Wherever pictures appear in the listing below, leave them out, and copy exactly, and only, everything from the line with "Statement Chart: [236,221,549,386]" down to the line with "Cordex Orders: [136,366,426,509]".

Start of Block

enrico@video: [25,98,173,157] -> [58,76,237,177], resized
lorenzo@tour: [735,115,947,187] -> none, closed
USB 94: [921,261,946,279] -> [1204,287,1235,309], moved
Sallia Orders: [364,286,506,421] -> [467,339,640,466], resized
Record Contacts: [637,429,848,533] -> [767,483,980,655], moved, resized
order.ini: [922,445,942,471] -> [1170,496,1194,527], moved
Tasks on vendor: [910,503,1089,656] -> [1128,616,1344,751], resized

End of Block
Start of Block

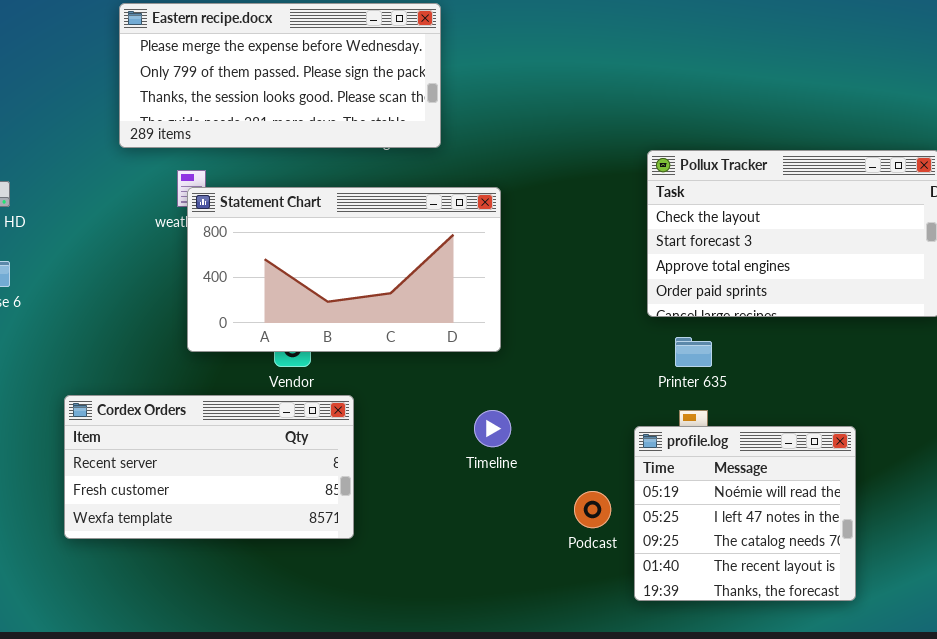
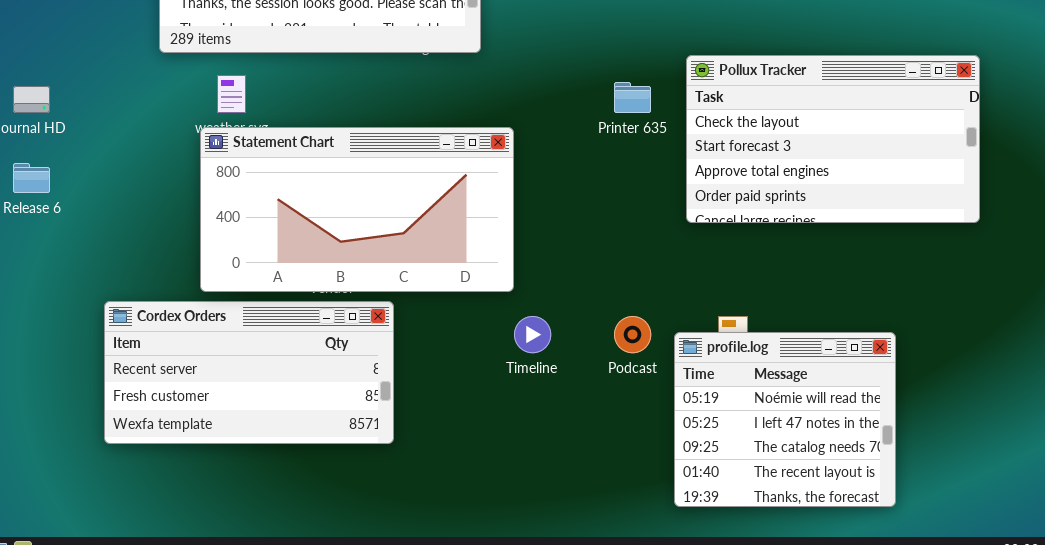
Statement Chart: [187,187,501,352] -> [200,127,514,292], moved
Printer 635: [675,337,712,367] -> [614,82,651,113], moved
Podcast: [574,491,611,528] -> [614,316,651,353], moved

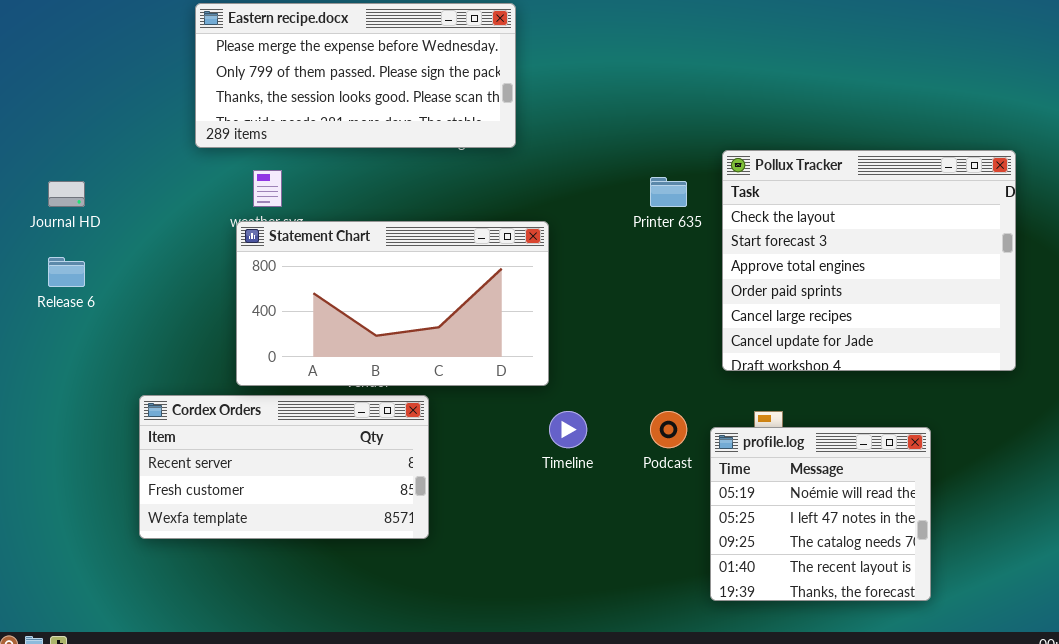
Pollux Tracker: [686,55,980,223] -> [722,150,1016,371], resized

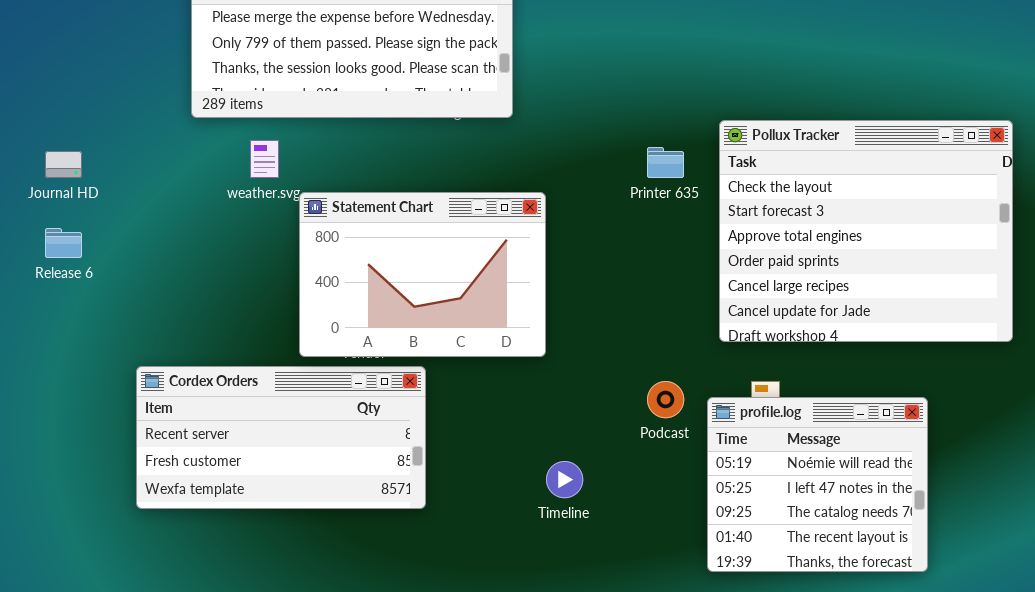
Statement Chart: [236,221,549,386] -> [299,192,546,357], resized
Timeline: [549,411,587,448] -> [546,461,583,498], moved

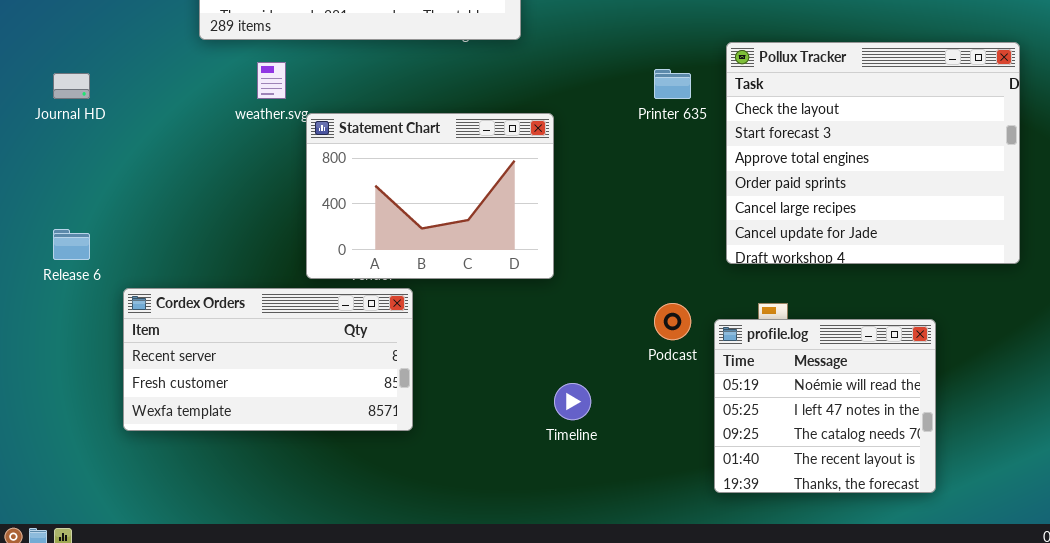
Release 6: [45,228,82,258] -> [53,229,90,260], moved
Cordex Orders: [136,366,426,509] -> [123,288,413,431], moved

End of Block

▸ Result of this task:
Statement Chart: [236,221,549,386] -> [299,192,546,357], resized
Timeline: [549,411,587,448] -> [546,461,583,498], moved

Release 6: [45,228,82,258] -> [53,229,90,260], moved
Cordex Orders: [136,366,426,509] -> [123,288,413,431], moved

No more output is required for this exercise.